>> start Input rows

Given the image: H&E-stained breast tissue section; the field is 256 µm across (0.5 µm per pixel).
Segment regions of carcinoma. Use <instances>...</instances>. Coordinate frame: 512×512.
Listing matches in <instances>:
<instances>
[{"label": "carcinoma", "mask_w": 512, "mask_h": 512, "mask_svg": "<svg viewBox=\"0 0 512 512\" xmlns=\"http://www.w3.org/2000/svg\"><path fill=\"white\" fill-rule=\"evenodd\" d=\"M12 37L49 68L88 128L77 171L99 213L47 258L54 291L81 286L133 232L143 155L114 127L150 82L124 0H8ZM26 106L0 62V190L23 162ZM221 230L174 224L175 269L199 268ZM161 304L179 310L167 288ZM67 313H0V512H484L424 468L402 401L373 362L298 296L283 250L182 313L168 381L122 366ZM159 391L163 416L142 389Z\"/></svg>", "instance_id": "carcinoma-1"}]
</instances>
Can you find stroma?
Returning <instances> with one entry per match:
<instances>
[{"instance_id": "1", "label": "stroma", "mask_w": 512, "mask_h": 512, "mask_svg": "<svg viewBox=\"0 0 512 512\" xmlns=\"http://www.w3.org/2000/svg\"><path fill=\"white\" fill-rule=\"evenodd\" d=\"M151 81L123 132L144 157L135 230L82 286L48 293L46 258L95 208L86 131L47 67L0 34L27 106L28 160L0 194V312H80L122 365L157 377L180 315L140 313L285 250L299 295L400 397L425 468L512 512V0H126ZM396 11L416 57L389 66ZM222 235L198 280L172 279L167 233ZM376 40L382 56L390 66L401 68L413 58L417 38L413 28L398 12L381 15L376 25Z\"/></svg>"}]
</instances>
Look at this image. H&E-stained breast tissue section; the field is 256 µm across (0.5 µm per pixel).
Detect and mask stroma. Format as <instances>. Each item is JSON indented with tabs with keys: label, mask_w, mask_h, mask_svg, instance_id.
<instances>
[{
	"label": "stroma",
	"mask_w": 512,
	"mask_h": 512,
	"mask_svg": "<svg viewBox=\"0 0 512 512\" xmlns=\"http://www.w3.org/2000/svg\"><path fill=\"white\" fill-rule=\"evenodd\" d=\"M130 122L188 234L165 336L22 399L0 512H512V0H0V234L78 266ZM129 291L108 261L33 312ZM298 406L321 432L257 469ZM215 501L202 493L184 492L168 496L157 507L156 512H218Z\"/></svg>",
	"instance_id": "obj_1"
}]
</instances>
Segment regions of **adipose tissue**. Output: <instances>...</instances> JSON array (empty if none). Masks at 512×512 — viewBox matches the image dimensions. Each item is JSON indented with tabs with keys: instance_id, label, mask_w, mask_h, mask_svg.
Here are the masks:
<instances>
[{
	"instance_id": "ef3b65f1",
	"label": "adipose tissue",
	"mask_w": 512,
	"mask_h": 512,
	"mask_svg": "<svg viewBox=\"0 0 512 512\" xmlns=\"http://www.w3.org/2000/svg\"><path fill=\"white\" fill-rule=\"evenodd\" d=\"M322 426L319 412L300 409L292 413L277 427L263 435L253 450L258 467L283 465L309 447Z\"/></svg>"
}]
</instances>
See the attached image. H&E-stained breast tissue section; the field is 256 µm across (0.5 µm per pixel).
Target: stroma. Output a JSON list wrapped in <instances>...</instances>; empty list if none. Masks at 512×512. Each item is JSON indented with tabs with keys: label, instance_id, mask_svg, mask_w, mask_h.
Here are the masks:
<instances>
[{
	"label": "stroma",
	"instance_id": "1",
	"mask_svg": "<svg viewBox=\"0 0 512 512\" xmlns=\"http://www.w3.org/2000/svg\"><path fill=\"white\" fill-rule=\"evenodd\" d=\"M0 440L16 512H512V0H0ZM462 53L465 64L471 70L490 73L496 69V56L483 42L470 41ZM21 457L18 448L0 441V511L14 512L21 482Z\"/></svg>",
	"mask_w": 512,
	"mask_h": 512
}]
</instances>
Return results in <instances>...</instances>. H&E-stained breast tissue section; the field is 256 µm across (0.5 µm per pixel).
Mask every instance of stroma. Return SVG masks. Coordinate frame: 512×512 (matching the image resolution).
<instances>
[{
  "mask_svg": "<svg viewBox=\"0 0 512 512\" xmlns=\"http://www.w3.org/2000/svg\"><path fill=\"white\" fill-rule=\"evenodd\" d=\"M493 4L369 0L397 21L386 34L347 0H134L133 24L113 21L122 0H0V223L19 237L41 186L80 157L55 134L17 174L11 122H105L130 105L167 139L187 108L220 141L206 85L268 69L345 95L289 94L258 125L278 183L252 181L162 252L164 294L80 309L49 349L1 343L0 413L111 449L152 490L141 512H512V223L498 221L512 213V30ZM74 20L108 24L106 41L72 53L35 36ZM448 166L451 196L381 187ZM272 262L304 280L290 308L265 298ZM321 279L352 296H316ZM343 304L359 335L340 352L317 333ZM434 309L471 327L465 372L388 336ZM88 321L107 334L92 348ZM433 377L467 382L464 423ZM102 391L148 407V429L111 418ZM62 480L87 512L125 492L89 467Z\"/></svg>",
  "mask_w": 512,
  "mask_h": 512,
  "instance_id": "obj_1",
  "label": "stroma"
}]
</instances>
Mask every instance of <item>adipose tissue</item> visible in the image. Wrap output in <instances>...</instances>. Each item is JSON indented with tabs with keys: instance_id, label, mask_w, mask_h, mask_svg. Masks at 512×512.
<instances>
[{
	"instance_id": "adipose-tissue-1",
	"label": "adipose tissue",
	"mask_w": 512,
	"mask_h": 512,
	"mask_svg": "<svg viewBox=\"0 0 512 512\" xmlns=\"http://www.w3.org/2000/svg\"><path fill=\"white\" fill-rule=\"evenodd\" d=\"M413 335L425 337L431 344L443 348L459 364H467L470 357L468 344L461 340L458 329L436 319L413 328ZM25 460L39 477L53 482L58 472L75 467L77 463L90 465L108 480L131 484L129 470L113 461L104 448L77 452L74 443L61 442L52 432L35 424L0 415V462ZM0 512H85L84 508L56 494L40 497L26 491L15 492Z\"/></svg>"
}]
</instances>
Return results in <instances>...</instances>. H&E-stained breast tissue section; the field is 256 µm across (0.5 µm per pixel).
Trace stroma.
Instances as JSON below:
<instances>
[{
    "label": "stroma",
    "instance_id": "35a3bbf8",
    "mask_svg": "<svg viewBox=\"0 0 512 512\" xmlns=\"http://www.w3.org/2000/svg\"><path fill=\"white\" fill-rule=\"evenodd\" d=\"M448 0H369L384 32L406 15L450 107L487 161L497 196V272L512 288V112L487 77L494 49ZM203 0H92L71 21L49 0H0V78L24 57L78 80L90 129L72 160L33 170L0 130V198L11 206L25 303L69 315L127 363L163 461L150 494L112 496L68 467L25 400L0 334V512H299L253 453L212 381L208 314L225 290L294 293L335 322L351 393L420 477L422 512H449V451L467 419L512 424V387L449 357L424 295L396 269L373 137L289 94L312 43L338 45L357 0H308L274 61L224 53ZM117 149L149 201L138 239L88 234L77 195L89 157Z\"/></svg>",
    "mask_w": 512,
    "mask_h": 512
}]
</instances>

>> end Input rows

**Task:** Copy out the full set of records precisely, leaving nothing out.

**Finished answer:**
Given the image: H&E-stained breast tissue section; the field is 256 µm across (0.5 µm per pixel).
Segment regions of carcinoma. Use <instances>...</instances>. Coordinate frame: 512×512.
Listing matches in <instances>:
<instances>
[{"label": "carcinoma", "mask_w": 512, "mask_h": 512, "mask_svg": "<svg viewBox=\"0 0 512 512\" xmlns=\"http://www.w3.org/2000/svg\"><path fill=\"white\" fill-rule=\"evenodd\" d=\"M12 37L49 68L88 128L77 171L99 213L47 258L54 291L81 286L133 232L143 155L114 127L150 82L124 0H8ZM26 106L0 62V190L23 162ZM221 230L174 224L175 269L199 268ZM161 304L179 310L167 288ZM67 313H0V512H484L424 468L402 401L373 362L298 296L283 250L182 313L168 381L122 366ZM159 391L163 416L142 389Z\"/></svg>", "instance_id": "carcinoma-1"}]
</instances>
Can you find stroma?
Returning <instances> with one entry per match:
<instances>
[{"instance_id": "1", "label": "stroma", "mask_w": 512, "mask_h": 512, "mask_svg": "<svg viewBox=\"0 0 512 512\" xmlns=\"http://www.w3.org/2000/svg\"><path fill=\"white\" fill-rule=\"evenodd\" d=\"M151 81L123 132L144 157L135 230L82 286L48 293L46 258L95 208L86 131L47 67L0 34L27 106L28 160L0 194V312H80L122 365L157 377L180 315L140 313L285 250L299 295L400 397L425 468L512 512V0H126ZM396 11L416 57L389 66ZM222 235L198 280L172 279L167 233ZM376 40L382 56L390 66L401 68L413 58L417 38L413 28L398 12L381 15L376 25Z\"/></svg>"}]
</instances>
Look at this image. H&E-stained breast tissue section; the field is 256 µm across (0.5 µm per pixel).
Detect and mask stroma. Format as <instances>. Each item is JSON indented with tabs with keys: label, mask_w, mask_h, mask_svg, instance_id.
<instances>
[{
	"label": "stroma",
	"mask_w": 512,
	"mask_h": 512,
	"mask_svg": "<svg viewBox=\"0 0 512 512\" xmlns=\"http://www.w3.org/2000/svg\"><path fill=\"white\" fill-rule=\"evenodd\" d=\"M130 122L188 234L165 336L22 399L0 512H512V0H0V234L78 266ZM129 291L108 261L33 312ZM298 406L321 432L257 469ZM215 501L202 493L184 492L168 496L157 507L156 512H218Z\"/></svg>",
	"instance_id": "obj_1"
}]
</instances>
Segment regions of **adipose tissue**. Output: <instances>...</instances> JSON array (empty if none). Masks at 512×512 — viewBox matches the image dimensions. Each item is JSON indented with tabs with keys: instance_id, label, mask_w, mask_h, mask_svg.
Here are the masks:
<instances>
[{
	"instance_id": "ef3b65f1",
	"label": "adipose tissue",
	"mask_w": 512,
	"mask_h": 512,
	"mask_svg": "<svg viewBox=\"0 0 512 512\" xmlns=\"http://www.w3.org/2000/svg\"><path fill=\"white\" fill-rule=\"evenodd\" d=\"M322 426L319 412L300 409L292 413L277 427L263 435L253 450L258 467L283 465L309 447Z\"/></svg>"
}]
</instances>
See the attached image. H&E-stained breast tissue section; the field is 256 µm across (0.5 µm per pixel).
Target: stroma. Output a JSON list wrapped in <instances>...</instances>; empty list if none. Masks at 512×512. Each item is JSON indented with tabs with keys: label, instance_id, mask_svg, mask_w, mask_h.
Here are the masks:
<instances>
[{
	"label": "stroma",
	"instance_id": "1",
	"mask_svg": "<svg viewBox=\"0 0 512 512\" xmlns=\"http://www.w3.org/2000/svg\"><path fill=\"white\" fill-rule=\"evenodd\" d=\"M0 440L16 512H512V0H0ZM462 53L465 64L471 70L490 73L496 69V56L483 42L470 41ZM21 457L18 448L0 441V511L14 512L21 482Z\"/></svg>",
	"mask_w": 512,
	"mask_h": 512
}]
</instances>
Return results in <instances>...</instances>. H&E-stained breast tissue section; the field is 256 µm across (0.5 µm per pixel).
Mask every instance of stroma. Return SVG masks. Coordinate frame: 512×512 (matching the image resolution).
<instances>
[{
  "mask_svg": "<svg viewBox=\"0 0 512 512\" xmlns=\"http://www.w3.org/2000/svg\"><path fill=\"white\" fill-rule=\"evenodd\" d=\"M493 4L369 0L397 21L386 34L347 0H134L133 24L113 21L122 0H0V223L19 237L41 186L80 157L55 134L17 174L11 122H105L130 105L167 139L187 108L220 141L206 85L268 69L345 95L289 94L258 125L278 183L252 181L162 252L164 294L80 309L49 349L1 343L0 413L111 449L152 490L141 512H512V223L498 221L512 213V30ZM74 20L108 24L106 41L72 53L35 36ZM448 166L451 196L381 187ZM272 262L304 280L290 308L265 298ZM321 279L352 296H316ZM343 304L359 335L340 352L317 333ZM434 309L471 327L465 372L388 336ZM88 321L107 334L92 348ZM433 377L467 382L464 423ZM102 391L148 407V429L111 418ZM62 480L87 512L125 492L89 467Z\"/></svg>",
  "mask_w": 512,
  "mask_h": 512,
  "instance_id": "obj_1",
  "label": "stroma"
}]
</instances>
Mask every instance of <item>adipose tissue</item> visible in the image. Wrap output in <instances>...</instances>. Each item is JSON indented with tabs with keys: instance_id, label, mask_w, mask_h, mask_svg. Masks at 512×512.
<instances>
[{
	"instance_id": "adipose-tissue-1",
	"label": "adipose tissue",
	"mask_w": 512,
	"mask_h": 512,
	"mask_svg": "<svg viewBox=\"0 0 512 512\" xmlns=\"http://www.w3.org/2000/svg\"><path fill=\"white\" fill-rule=\"evenodd\" d=\"M413 335L425 337L431 344L443 348L459 364H467L470 357L468 344L461 340L458 329L436 319L413 328ZM25 460L39 477L53 482L58 472L75 467L77 463L90 465L108 480L131 484L129 470L113 461L104 448L77 452L74 443L61 442L52 432L35 424L0 415V462ZM0 512H85L84 508L56 494L40 497L26 491L15 492Z\"/></svg>"
}]
</instances>
Return results in <instances>...</instances>. H&E-stained breast tissue section; the field is 256 µm across (0.5 µm per pixel).
Trace stroma.
Instances as JSON below:
<instances>
[{
    "label": "stroma",
    "instance_id": "35a3bbf8",
    "mask_svg": "<svg viewBox=\"0 0 512 512\" xmlns=\"http://www.w3.org/2000/svg\"><path fill=\"white\" fill-rule=\"evenodd\" d=\"M448 0H369L384 32L406 15L450 107L487 161L497 196V272L512 288V112L487 77L494 49ZM203 0H92L71 21L49 0H0V78L24 57L78 80L90 129L72 160L33 170L0 130V198L11 206L25 303L69 315L127 363L163 461L150 494L112 496L68 467L25 400L0 334V512H299L253 453L212 381L208 314L225 290L294 293L335 322L351 393L420 477L422 512H449V451L467 419L512 424V387L449 357L424 295L396 269L373 137L289 94L312 43L338 45L357 0H308L274 61L224 53ZM117 149L149 201L138 239L88 234L77 195L89 157Z\"/></svg>",
    "mask_w": 512,
    "mask_h": 512
}]
</instances>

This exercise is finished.